**Provided information:**

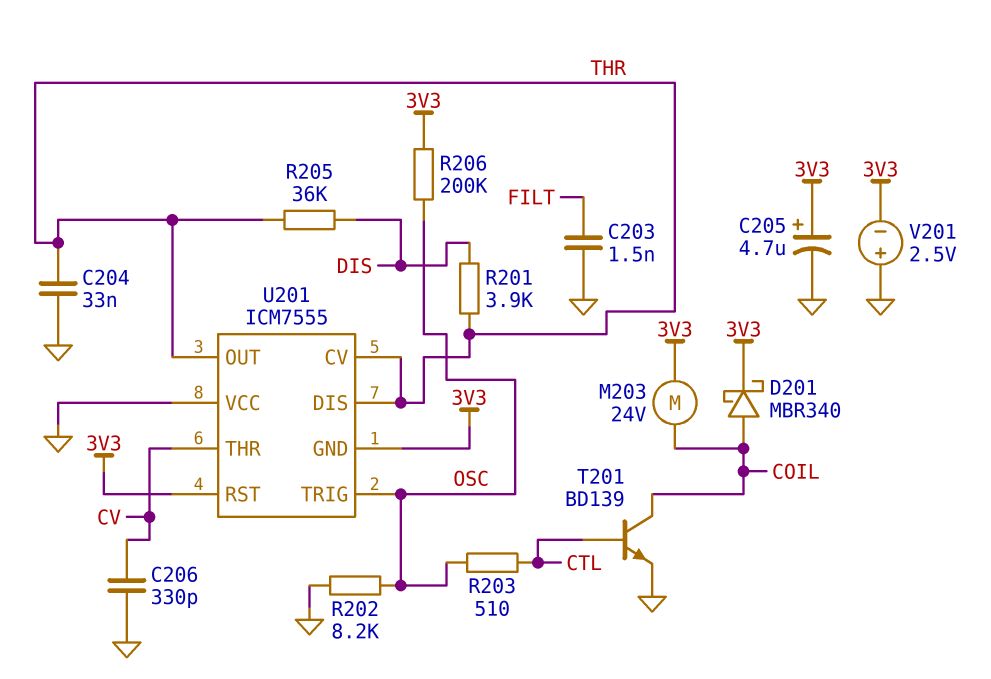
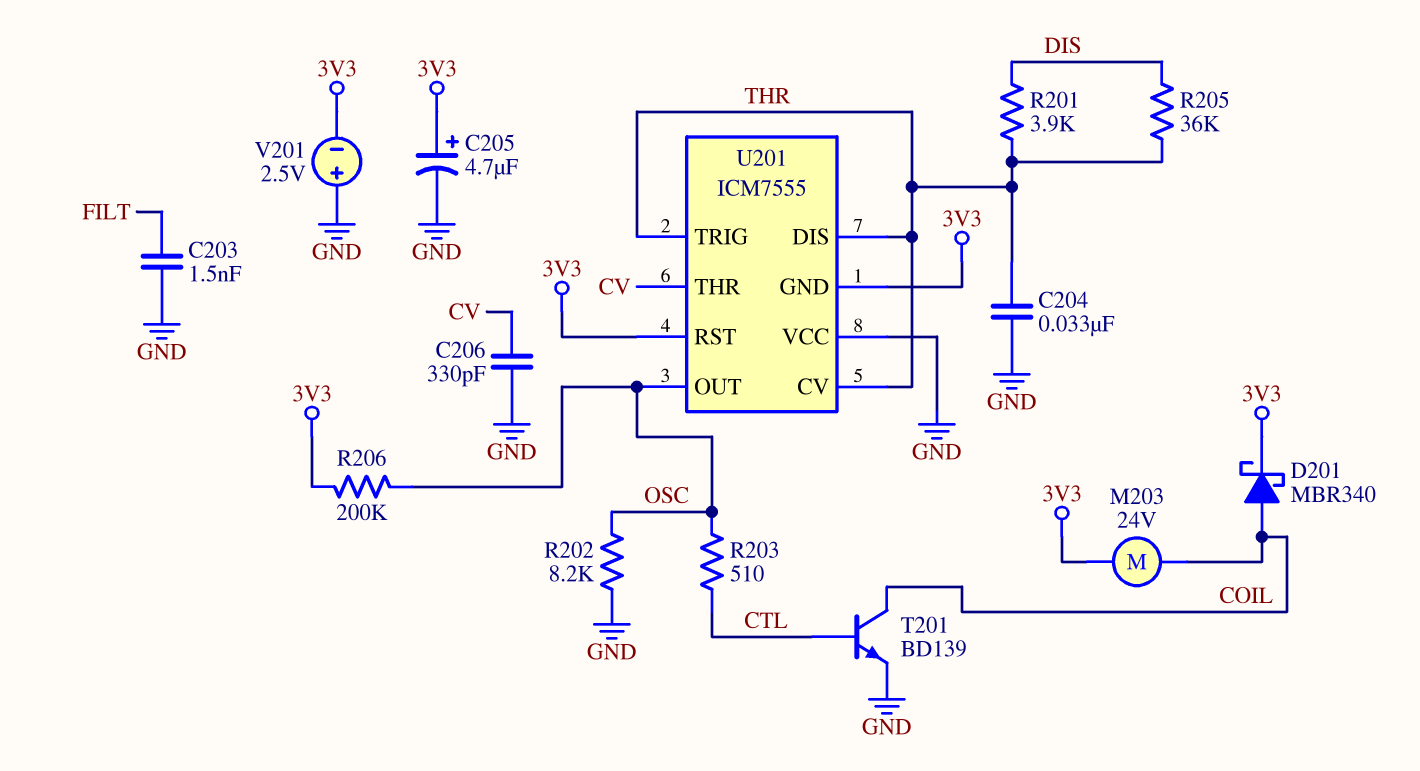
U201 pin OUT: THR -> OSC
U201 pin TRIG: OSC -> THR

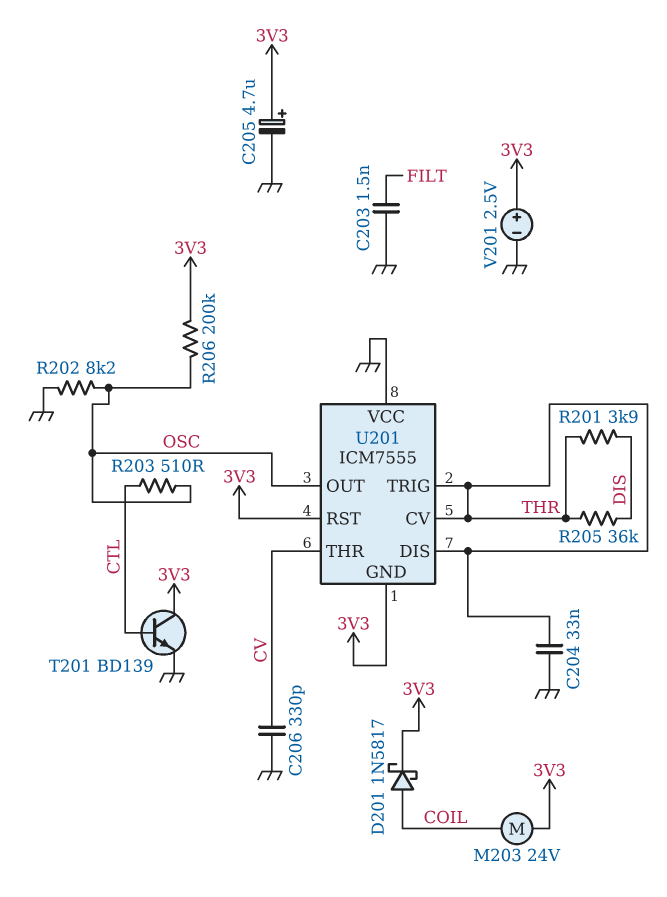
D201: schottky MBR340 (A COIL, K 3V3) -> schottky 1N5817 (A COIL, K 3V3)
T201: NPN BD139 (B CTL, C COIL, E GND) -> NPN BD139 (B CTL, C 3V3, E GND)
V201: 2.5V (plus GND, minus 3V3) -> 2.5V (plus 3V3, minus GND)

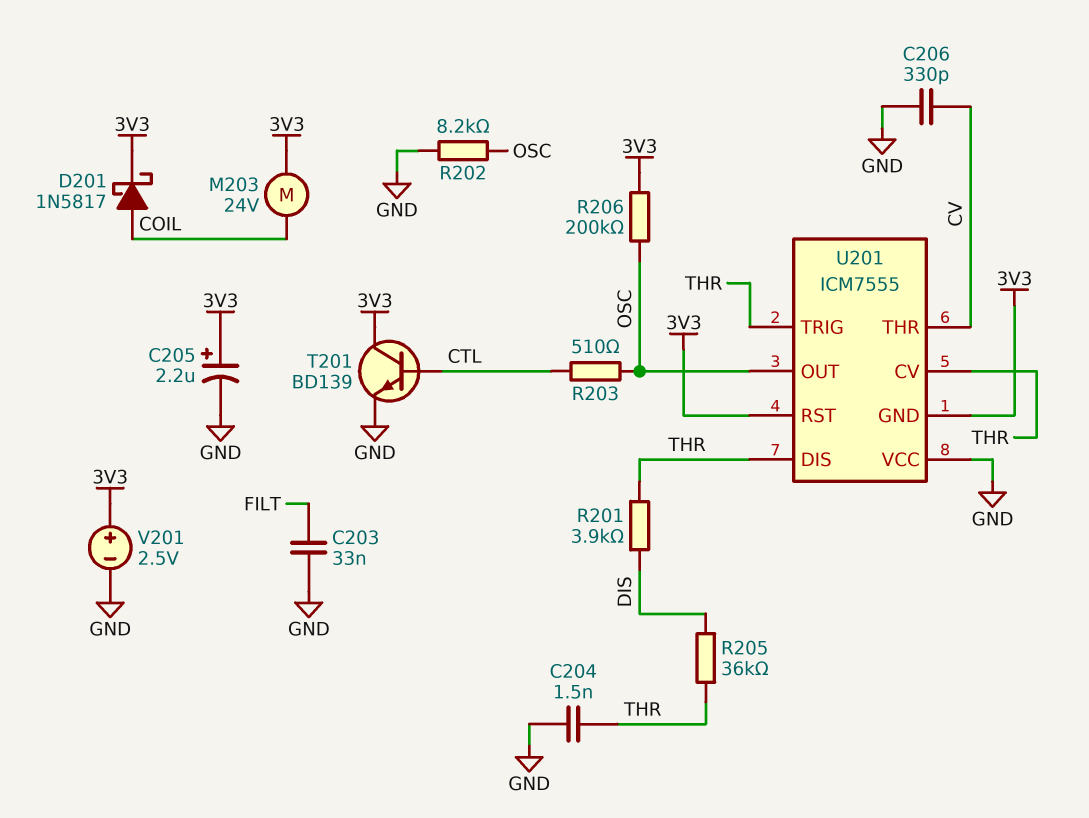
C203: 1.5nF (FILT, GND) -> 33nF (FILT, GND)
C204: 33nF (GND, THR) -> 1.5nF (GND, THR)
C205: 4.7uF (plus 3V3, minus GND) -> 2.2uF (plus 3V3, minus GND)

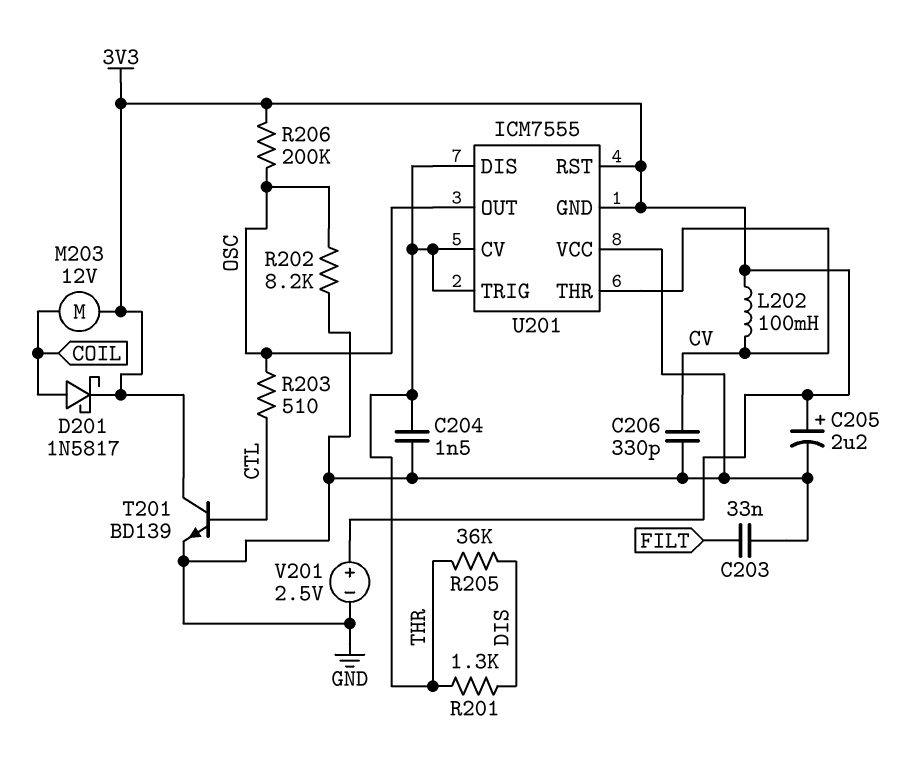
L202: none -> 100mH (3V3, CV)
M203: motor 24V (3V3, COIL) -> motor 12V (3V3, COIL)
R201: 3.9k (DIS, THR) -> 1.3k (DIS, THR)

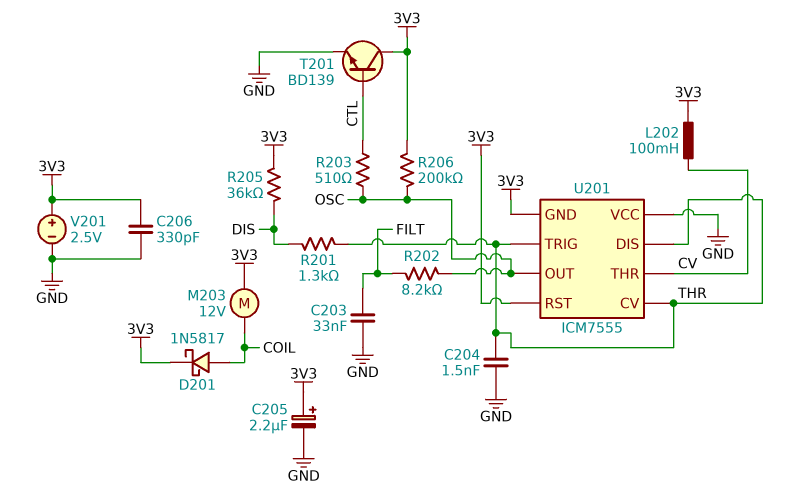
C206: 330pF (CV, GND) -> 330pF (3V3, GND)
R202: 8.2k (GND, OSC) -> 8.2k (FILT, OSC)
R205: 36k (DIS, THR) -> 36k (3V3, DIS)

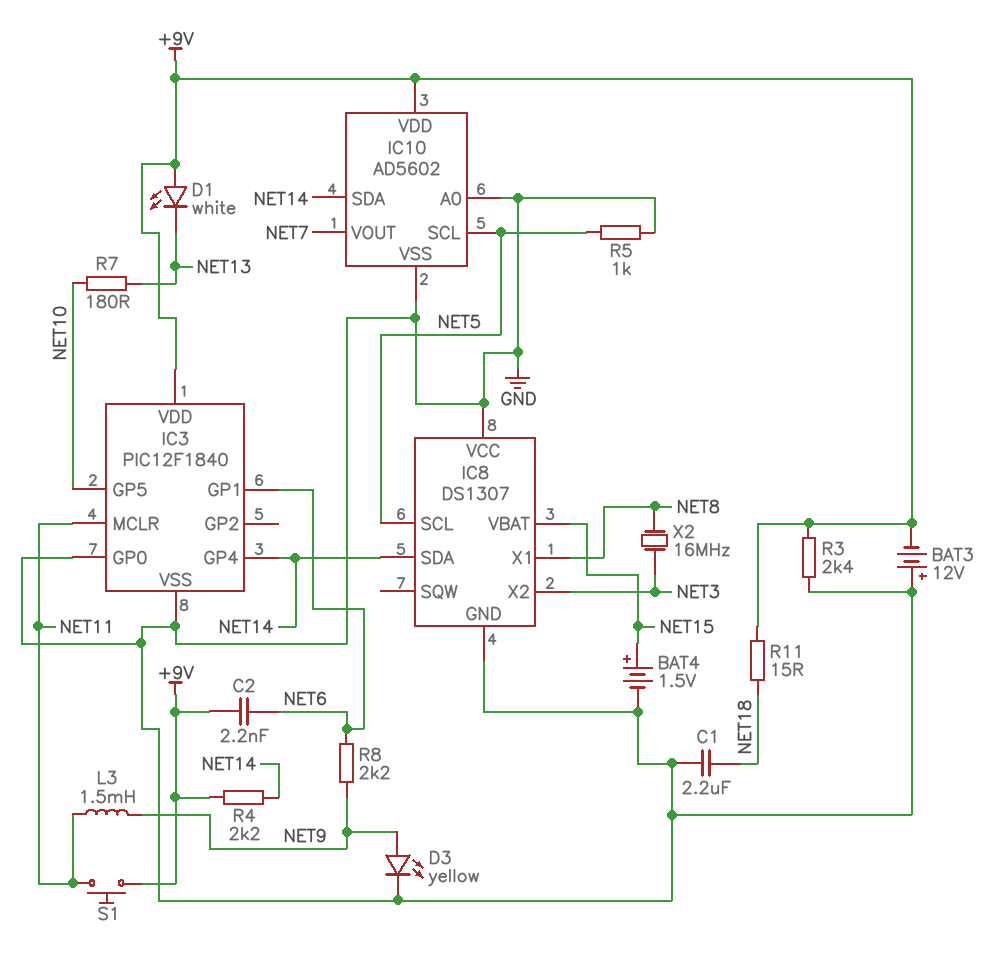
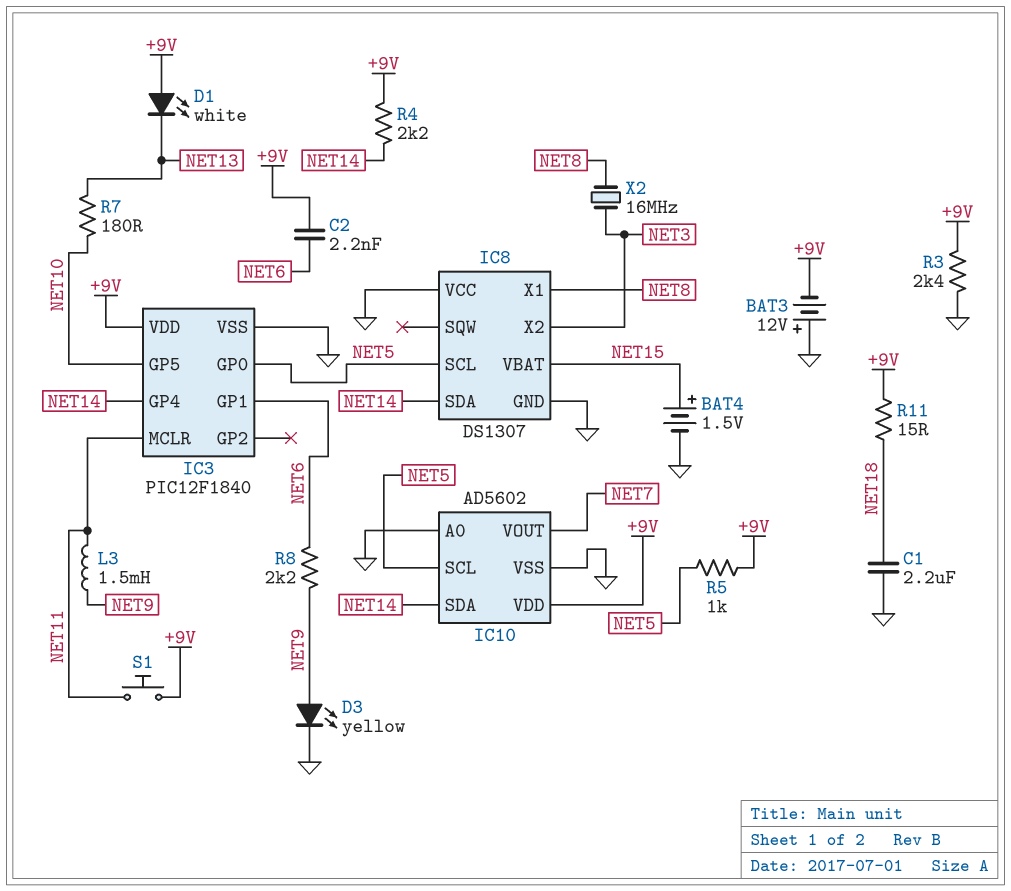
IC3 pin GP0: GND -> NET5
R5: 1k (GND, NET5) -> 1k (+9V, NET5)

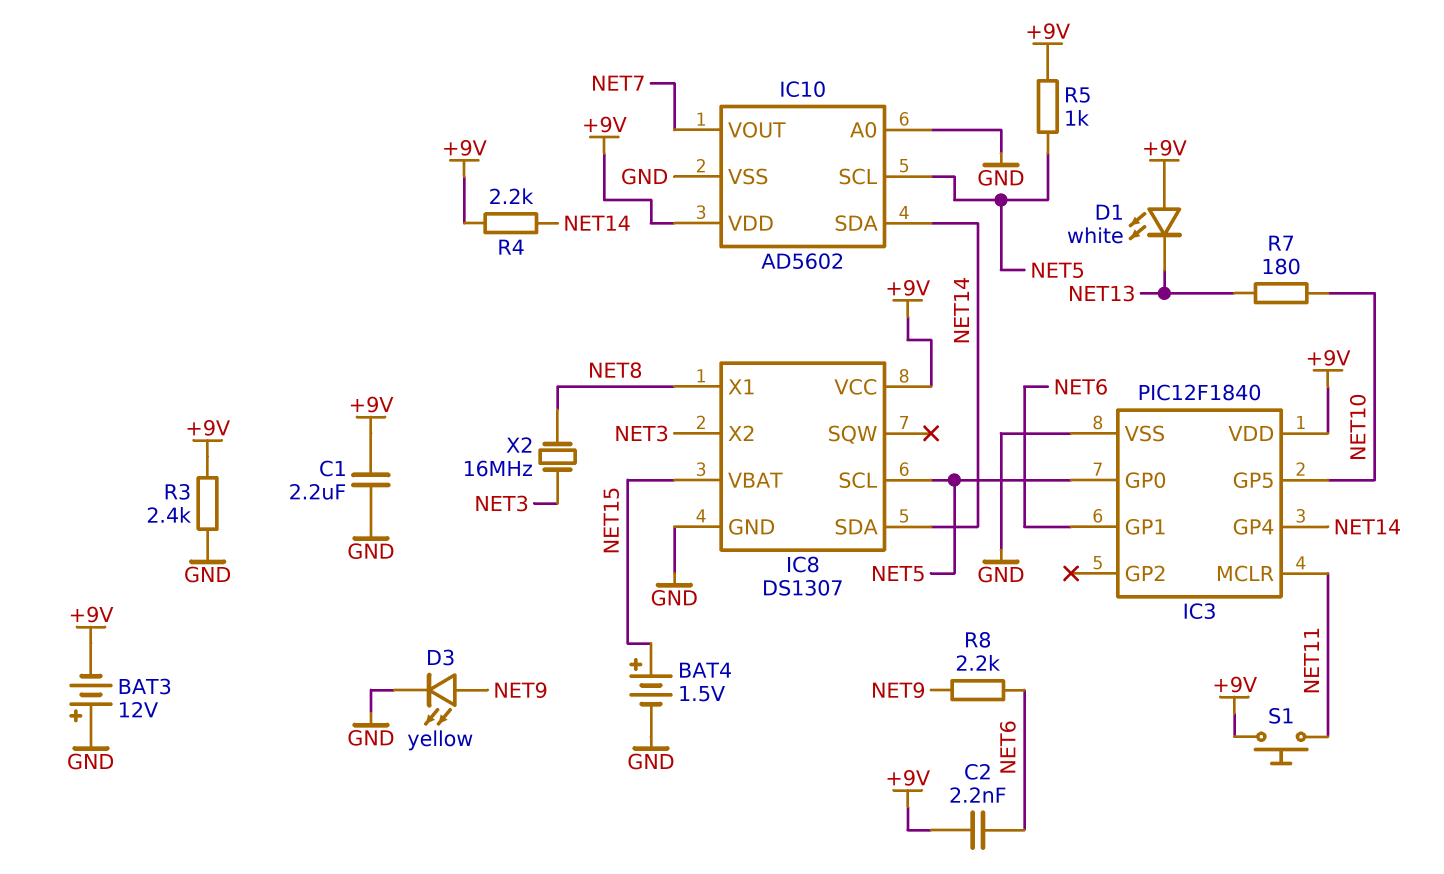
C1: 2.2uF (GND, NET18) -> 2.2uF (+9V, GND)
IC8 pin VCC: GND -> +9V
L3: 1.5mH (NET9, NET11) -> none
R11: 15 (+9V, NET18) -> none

**What is needed:**
Restate every entry above word for word; no picture belongs in the copy.

**Answer below:**
U201 pin OUT: THR -> OSC
U201 pin TRIG: OSC -> THR

D201: schottky MBR340 (A COIL, K 3V3) -> schottky 1N5817 (A COIL, K 3V3)
T201: NPN BD139 (B CTL, C COIL, E GND) -> NPN BD139 (B CTL, C 3V3, E GND)
V201: 2.5V (plus GND, minus 3V3) -> 2.5V (plus 3V3, minus GND)

C203: 1.5nF (FILT, GND) -> 33nF (FILT, GND)
C204: 33nF (GND, THR) -> 1.5nF (GND, THR)
C205: 4.7uF (plus 3V3, minus GND) -> 2.2uF (plus 3V3, minus GND)

L202: none -> 100mH (3V3, CV)
M203: motor 24V (3V3, COIL) -> motor 12V (3V3, COIL)
R201: 3.9k (DIS, THR) -> 1.3k (DIS, THR)

C206: 330pF (CV, GND) -> 330pF (3V3, GND)
R202: 8.2k (GND, OSC) -> 8.2k (FILT, OSC)
R205: 36k (DIS, THR) -> 36k (3V3, DIS)

IC3 pin GP0: GND -> NET5
R5: 1k (GND, NET5) -> 1k (+9V, NET5)

C1: 2.2uF (GND, NET18) -> 2.2uF (+9V, GND)
IC8 pin VCC: GND -> +9V
L3: 1.5mH (NET9, NET11) -> none
R11: 15 (+9V, NET18) -> none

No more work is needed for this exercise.